TASK STATEMENT
Output the following data exactly.
START INPUT
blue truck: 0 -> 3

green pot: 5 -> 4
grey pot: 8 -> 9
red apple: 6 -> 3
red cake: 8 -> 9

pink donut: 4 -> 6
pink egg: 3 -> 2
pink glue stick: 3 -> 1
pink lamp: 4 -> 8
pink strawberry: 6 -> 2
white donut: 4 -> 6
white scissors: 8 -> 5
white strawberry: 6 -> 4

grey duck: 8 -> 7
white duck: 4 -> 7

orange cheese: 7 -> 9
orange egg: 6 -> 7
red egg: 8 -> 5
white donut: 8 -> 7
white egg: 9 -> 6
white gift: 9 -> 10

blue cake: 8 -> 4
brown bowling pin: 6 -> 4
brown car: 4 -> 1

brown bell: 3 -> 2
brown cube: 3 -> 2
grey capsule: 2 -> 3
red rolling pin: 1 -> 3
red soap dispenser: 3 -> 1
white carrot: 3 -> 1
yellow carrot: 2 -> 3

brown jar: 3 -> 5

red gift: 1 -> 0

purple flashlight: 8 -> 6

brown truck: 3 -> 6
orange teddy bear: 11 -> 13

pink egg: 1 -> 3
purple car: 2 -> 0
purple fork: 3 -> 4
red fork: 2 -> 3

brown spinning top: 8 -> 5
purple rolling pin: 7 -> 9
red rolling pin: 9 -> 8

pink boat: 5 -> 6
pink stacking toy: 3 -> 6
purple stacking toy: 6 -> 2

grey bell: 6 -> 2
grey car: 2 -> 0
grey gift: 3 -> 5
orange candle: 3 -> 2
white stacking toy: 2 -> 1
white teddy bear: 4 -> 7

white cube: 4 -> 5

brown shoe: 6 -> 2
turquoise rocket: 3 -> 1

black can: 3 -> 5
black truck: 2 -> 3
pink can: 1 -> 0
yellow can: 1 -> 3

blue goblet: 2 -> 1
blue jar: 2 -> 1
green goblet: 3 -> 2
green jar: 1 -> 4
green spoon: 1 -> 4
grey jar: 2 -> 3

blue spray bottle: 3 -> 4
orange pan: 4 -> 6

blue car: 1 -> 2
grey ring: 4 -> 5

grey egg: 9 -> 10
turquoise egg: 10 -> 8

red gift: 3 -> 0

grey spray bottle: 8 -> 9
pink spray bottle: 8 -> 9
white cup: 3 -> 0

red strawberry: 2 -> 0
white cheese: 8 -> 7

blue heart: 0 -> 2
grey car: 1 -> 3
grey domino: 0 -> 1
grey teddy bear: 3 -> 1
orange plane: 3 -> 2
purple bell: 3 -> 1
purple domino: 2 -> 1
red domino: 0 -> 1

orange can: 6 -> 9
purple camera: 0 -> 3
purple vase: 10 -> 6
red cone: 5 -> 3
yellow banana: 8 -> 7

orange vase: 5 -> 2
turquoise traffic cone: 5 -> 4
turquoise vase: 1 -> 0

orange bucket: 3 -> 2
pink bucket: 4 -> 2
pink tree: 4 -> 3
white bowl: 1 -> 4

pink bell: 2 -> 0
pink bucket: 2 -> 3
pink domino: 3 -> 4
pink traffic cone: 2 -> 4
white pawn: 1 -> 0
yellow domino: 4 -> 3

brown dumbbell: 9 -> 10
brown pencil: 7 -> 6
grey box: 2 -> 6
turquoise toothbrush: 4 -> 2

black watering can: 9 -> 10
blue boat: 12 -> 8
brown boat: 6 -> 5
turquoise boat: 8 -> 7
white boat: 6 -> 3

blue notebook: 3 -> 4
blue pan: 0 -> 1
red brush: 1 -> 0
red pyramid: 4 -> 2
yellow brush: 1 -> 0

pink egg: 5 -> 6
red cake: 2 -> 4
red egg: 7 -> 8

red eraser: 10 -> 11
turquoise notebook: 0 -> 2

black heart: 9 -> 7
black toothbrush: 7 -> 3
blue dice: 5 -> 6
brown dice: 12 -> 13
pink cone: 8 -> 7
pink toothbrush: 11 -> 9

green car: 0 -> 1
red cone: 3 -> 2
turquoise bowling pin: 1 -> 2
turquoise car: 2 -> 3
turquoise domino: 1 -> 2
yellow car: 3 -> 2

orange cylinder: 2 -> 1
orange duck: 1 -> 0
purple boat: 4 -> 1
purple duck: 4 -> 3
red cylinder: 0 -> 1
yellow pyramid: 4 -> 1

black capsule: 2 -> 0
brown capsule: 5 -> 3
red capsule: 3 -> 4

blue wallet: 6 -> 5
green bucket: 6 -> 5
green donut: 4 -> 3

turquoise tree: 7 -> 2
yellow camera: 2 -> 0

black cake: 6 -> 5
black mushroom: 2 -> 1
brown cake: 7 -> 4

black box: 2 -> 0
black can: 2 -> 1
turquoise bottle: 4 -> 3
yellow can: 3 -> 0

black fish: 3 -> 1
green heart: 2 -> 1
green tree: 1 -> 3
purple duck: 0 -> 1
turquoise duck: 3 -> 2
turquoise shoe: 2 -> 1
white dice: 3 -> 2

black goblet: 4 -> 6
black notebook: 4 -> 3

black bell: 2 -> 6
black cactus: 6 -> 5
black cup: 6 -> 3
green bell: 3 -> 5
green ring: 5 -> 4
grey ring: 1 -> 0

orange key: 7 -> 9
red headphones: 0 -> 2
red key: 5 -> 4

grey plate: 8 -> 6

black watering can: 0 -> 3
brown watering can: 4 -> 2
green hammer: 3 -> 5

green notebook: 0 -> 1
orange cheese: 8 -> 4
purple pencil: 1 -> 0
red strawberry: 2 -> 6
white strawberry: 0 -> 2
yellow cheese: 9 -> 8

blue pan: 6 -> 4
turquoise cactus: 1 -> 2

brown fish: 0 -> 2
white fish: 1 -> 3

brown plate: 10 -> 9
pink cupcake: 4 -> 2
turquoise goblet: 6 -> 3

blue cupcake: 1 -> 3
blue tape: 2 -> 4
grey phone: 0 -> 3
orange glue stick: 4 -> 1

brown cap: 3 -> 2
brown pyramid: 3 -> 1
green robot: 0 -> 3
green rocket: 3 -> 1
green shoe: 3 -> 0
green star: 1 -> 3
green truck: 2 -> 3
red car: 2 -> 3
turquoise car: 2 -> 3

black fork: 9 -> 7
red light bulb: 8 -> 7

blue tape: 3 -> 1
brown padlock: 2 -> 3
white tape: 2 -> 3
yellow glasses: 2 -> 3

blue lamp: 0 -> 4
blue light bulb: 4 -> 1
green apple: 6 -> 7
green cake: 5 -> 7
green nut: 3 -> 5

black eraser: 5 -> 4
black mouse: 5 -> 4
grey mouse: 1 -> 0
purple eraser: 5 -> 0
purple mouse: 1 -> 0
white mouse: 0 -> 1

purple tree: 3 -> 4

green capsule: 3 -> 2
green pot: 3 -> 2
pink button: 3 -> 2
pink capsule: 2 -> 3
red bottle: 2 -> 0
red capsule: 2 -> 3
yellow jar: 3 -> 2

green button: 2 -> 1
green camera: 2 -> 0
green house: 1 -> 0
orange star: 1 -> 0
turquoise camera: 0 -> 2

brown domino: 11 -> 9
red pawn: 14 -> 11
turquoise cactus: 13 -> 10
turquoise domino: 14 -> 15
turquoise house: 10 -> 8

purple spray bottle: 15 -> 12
END INPUT
TASK ANSWER
blue truck: 0 -> 3

green pot: 5 -> 4
grey pot: 8 -> 9
red apple: 6 -> 3
red cake: 8 -> 9

pink donut: 4 -> 6
pink egg: 3 -> 2
pink glue stick: 3 -> 1
pink lamp: 4 -> 8
pink strawberry: 6 -> 2
white donut: 4 -> 6
white scissors: 8 -> 5
white strawberry: 6 -> 4

grey duck: 8 -> 7
white duck: 4 -> 7

orange cheese: 7 -> 9
orange egg: 6 -> 7
red egg: 8 -> 5
white donut: 8 -> 7
white egg: 9 -> 6
white gift: 9 -> 10

blue cake: 8 -> 4
brown bowling pin: 6 -> 4
brown car: 4 -> 1

brown bell: 3 -> 2
brown cube: 3 -> 2
grey capsule: 2 -> 3
red rolling pin: 1 -> 3
red soap dispenser: 3 -> 1
white carrot: 3 -> 1
yellow carrot: 2 -> 3

brown jar: 3 -> 5

red gift: 1 -> 0

purple flashlight: 8 -> 6

brown truck: 3 -> 6
orange teddy bear: 11 -> 13

pink egg: 1 -> 3
purple car: 2 -> 0
purple fork: 3 -> 4
red fork: 2 -> 3

brown spinning top: 8 -> 5
purple rolling pin: 7 -> 9
red rolling pin: 9 -> 8

pink boat: 5 -> 6
pink stacking toy: 3 -> 6
purple stacking toy: 6 -> 2

grey bell: 6 -> 2
grey car: 2 -> 0
grey gift: 3 -> 5
orange candle: 3 -> 2
white stacking toy: 2 -> 1
white teddy bear: 4 -> 7

white cube: 4 -> 5

brown shoe: 6 -> 2
turquoise rocket: 3 -> 1

black can: 3 -> 5
black truck: 2 -> 3
pink can: 1 -> 0
yellow can: 1 -> 3

blue goblet: 2 -> 1
blue jar: 2 -> 1
green goblet: 3 -> 2
green jar: 1 -> 4
green spoon: 1 -> 4
grey jar: 2 -> 3

blue spray bottle: 3 -> 4
orange pan: 4 -> 6

blue car: 1 -> 2
grey ring: 4 -> 5

grey egg: 9 -> 10
turquoise egg: 10 -> 8

red gift: 3 -> 0

grey spray bottle: 8 -> 9
pink spray bottle: 8 -> 9
white cup: 3 -> 0

red strawberry: 2 -> 0
white cheese: 8 -> 7

blue heart: 0 -> 2
grey car: 1 -> 3
grey domino: 0 -> 1
grey teddy bear: 3 -> 1
orange plane: 3 -> 2
purple bell: 3 -> 1
purple domino: 2 -> 1
red domino: 0 -> 1

orange can: 6 -> 9
purple camera: 0 -> 3
purple vase: 10 -> 6
red cone: 5 -> 3
yellow banana: 8 -> 7

orange vase: 5 -> 2
turquoise traffic cone: 5 -> 4
turquoise vase: 1 -> 0

orange bucket: 3 -> 2
pink bucket: 4 -> 2
pink tree: 4 -> 3
white bowl: 1 -> 4

pink bell: 2 -> 0
pink bucket: 2 -> 3
pink domino: 3 -> 4
pink traffic cone: 2 -> 4
white pawn: 1 -> 0
yellow domino: 4 -> 3

brown dumbbell: 9 -> 10
brown pencil: 7 -> 6
grey box: 2 -> 6
turquoise toothbrush: 4 -> 2

black watering can: 9 -> 10
blue boat: 12 -> 8
brown boat: 6 -> 5
turquoise boat: 8 -> 7
white boat: 6 -> 3

blue notebook: 3 -> 4
blue pan: 0 -> 1
red brush: 1 -> 0
red pyramid: 4 -> 2
yellow brush: 1 -> 0

pink egg: 5 -> 6
red cake: 2 -> 4
red egg: 7 -> 8

red eraser: 10 -> 11
turquoise notebook: 0 -> 2

black heart: 9 -> 7
black toothbrush: 7 -> 3
blue dice: 5 -> 6
brown dice: 12 -> 13
pink cone: 8 -> 7
pink toothbrush: 11 -> 9

green car: 0 -> 1
red cone: 3 -> 2
turquoise bowling pin: 1 -> 2
turquoise car: 2 -> 3
turquoise domino: 1 -> 2
yellow car: 3 -> 2

orange cylinder: 2 -> 1
orange duck: 1 -> 0
purple boat: 4 -> 1
purple duck: 4 -> 3
red cylinder: 0 -> 1
yellow pyramid: 4 -> 1

black capsule: 2 -> 0
brown capsule: 5 -> 3
red capsule: 3 -> 4

blue wallet: 6 -> 5
green bucket: 6 -> 5
green donut: 4 -> 3

turquoise tree: 7 -> 2
yellow camera: 2 -> 0

black cake: 6 -> 5
black mushroom: 2 -> 1
brown cake: 7 -> 4

black box: 2 -> 0
black can: 2 -> 1
turquoise bottle: 4 -> 3
yellow can: 3 -> 0

black fish: 3 -> 1
green heart: 2 -> 1
green tree: 1 -> 3
purple duck: 0 -> 1
turquoise duck: 3 -> 2
turquoise shoe: 2 -> 1
white dice: 3 -> 2

black goblet: 4 -> 6
black notebook: 4 -> 3

black bell: 2 -> 6
black cactus: 6 -> 5
black cup: 6 -> 3
green bell: 3 -> 5
green ring: 5 -> 4
grey ring: 1 -> 0

orange key: 7 -> 9
red headphones: 0 -> 2
red key: 5 -> 4

grey plate: 8 -> 6

black watering can: 0 -> 3
brown watering can: 4 -> 2
green hammer: 3 -> 5

green notebook: 0 -> 1
orange cheese: 8 -> 4
purple pencil: 1 -> 0
red strawberry: 2 -> 6
white strawberry: 0 -> 2
yellow cheese: 9 -> 8

blue pan: 6 -> 4
turquoise cactus: 1 -> 2

brown fish: 0 -> 2
white fish: 1 -> 3

brown plate: 10 -> 9
pink cupcake: 4 -> 2
turquoise goblet: 6 -> 3

blue cupcake: 1 -> 3
blue tape: 2 -> 4
grey phone: 0 -> 3
orange glue stick: 4 -> 1

brown cap: 3 -> 2
brown pyramid: 3 -> 1
green robot: 0 -> 3
green rocket: 3 -> 1
green shoe: 3 -> 0
green star: 1 -> 3
green truck: 2 -> 3
red car: 2 -> 3
turquoise car: 2 -> 3

black fork: 9 -> 7
red light bulb: 8 -> 7

blue tape: 3 -> 1
brown padlock: 2 -> 3
white tape: 2 -> 3
yellow glasses: 2 -> 3

blue lamp: 0 -> 4
blue light bulb: 4 -> 1
green apple: 6 -> 7
green cake: 5 -> 7
green nut: 3 -> 5

black eraser: 5 -> 4
black mouse: 5 -> 4
grey mouse: 1 -> 0
purple eraser: 5 -> 0
purple mouse: 1 -> 0
white mouse: 0 -> 1

purple tree: 3 -> 4

green capsule: 3 -> 2
green pot: 3 -> 2
pink button: 3 -> 2
pink capsule: 2 -> 3
red bottle: 2 -> 0
red capsule: 2 -> 3
yellow jar: 3 -> 2

green button: 2 -> 1
green camera: 2 -> 0
green house: 1 -> 0
orange star: 1 -> 0
turquoise camera: 0 -> 2

brown domino: 11 -> 9
red pawn: 14 -> 11
turquoise cactus: 13 -> 10
turquoise domino: 14 -> 15
turquoise house: 10 -> 8

purple spray bottle: 15 -> 12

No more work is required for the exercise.